WORK TASK: Print this span of the material below exactly: the line with "C4: none -> 1.5nF (STG, VB)", the line with "V1: AC 2V (GND, SRC)", and every line between them, but nothing else.

GIVEN INFORMATION:
[Start of section]

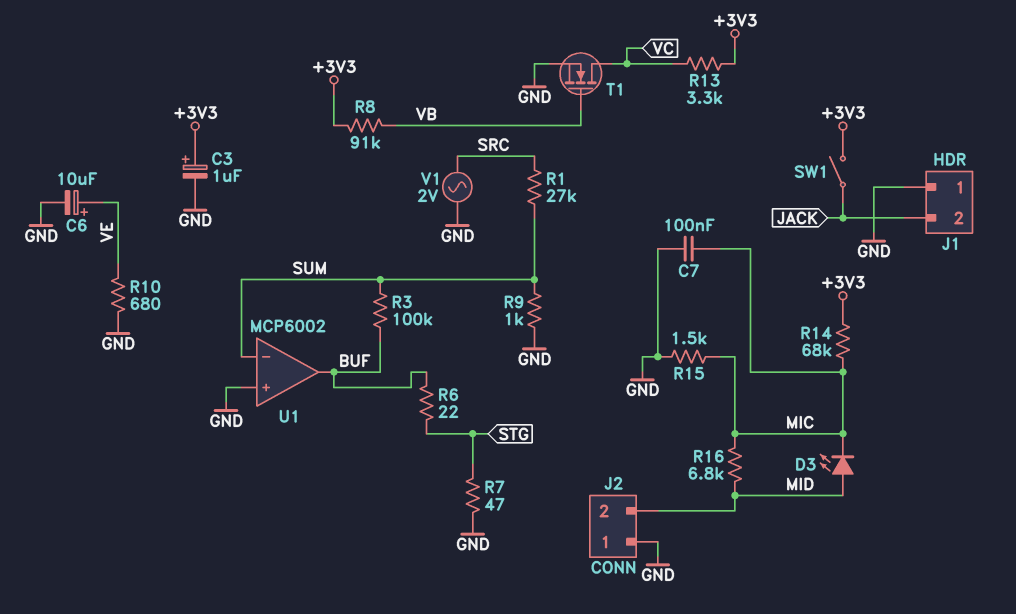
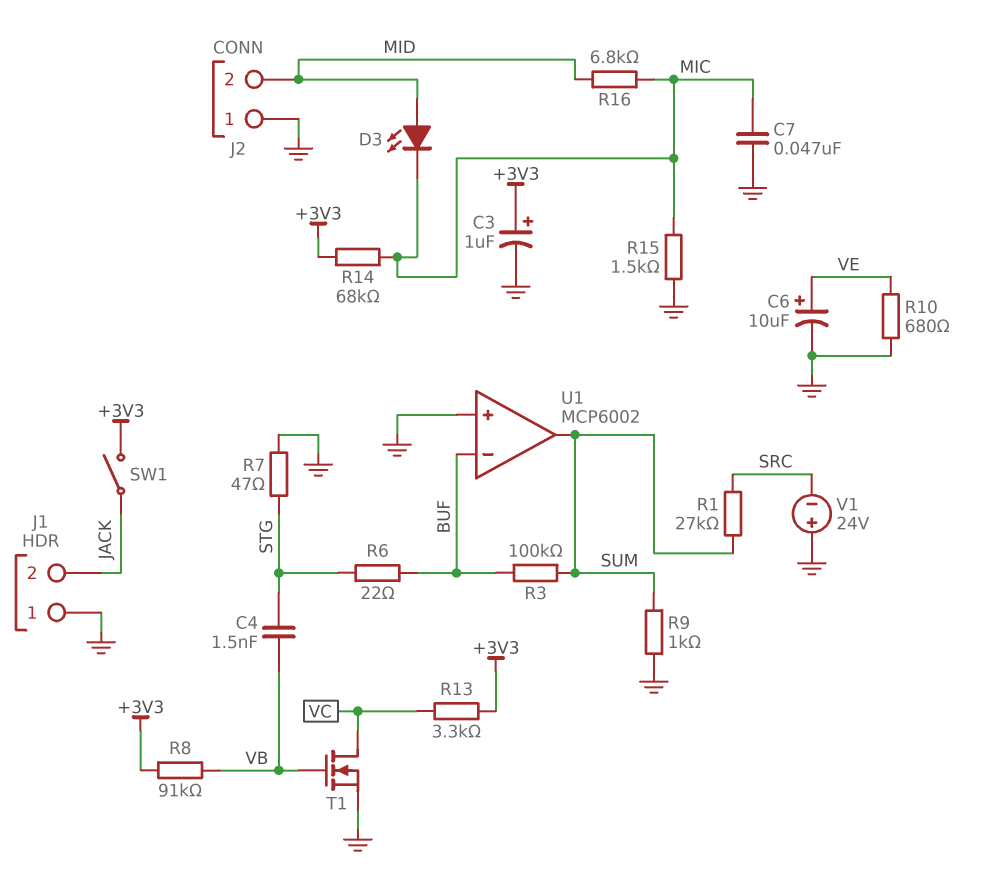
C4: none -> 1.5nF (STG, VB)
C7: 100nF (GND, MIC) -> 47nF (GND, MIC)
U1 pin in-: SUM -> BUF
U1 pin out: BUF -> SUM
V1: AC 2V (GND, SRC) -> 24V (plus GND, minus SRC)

[End of section]
[Start of section]

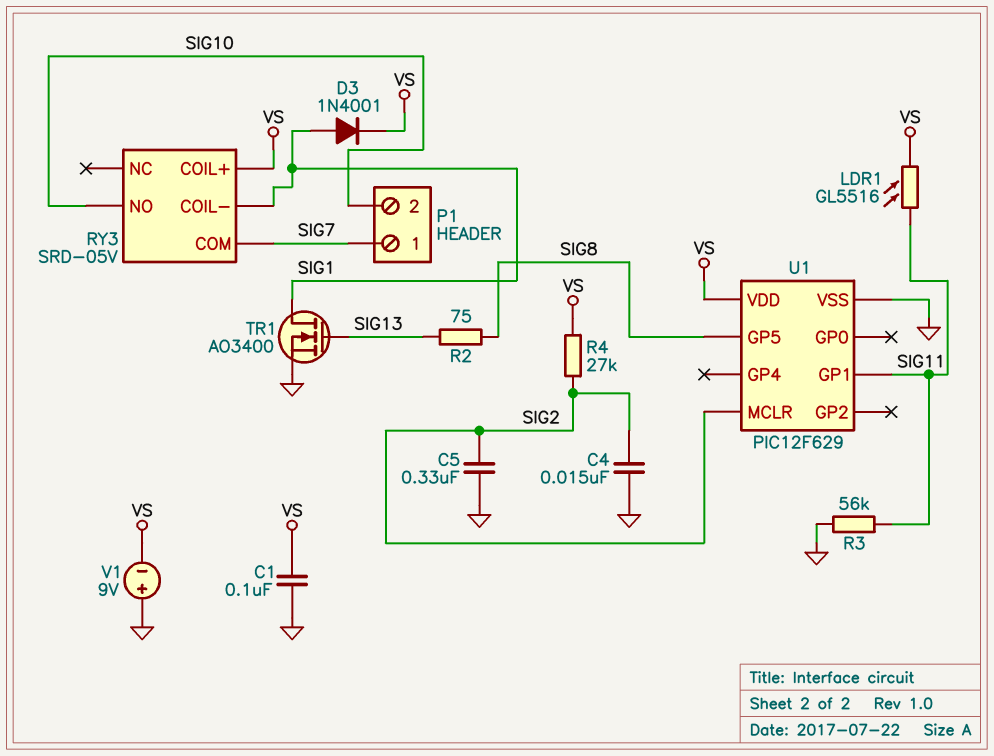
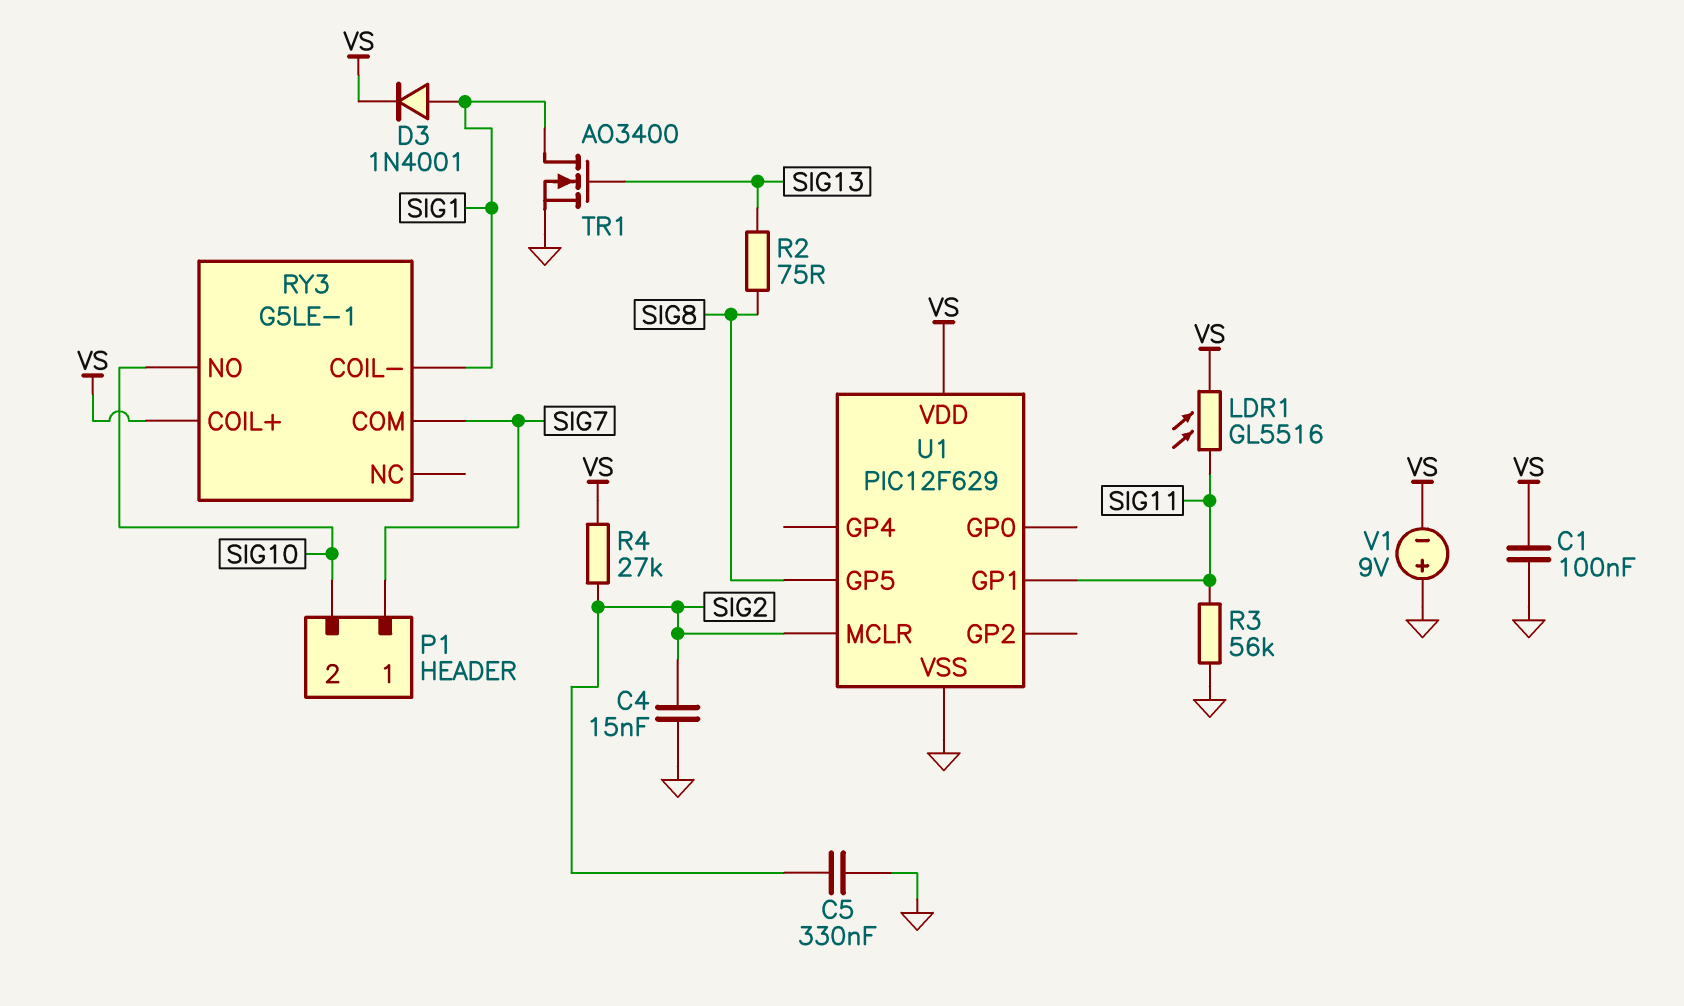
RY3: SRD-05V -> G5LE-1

[End of section]

TASK RESPONSE:
C4: none -> 1.5nF (STG, VB)
C7: 100nF (GND, MIC) -> 47nF (GND, MIC)
U1 pin in-: SUM -> BUF
U1 pin out: BUF -> SUM
V1: AC 2V (GND, SRC) -> 24V (plus GND, minus SRC)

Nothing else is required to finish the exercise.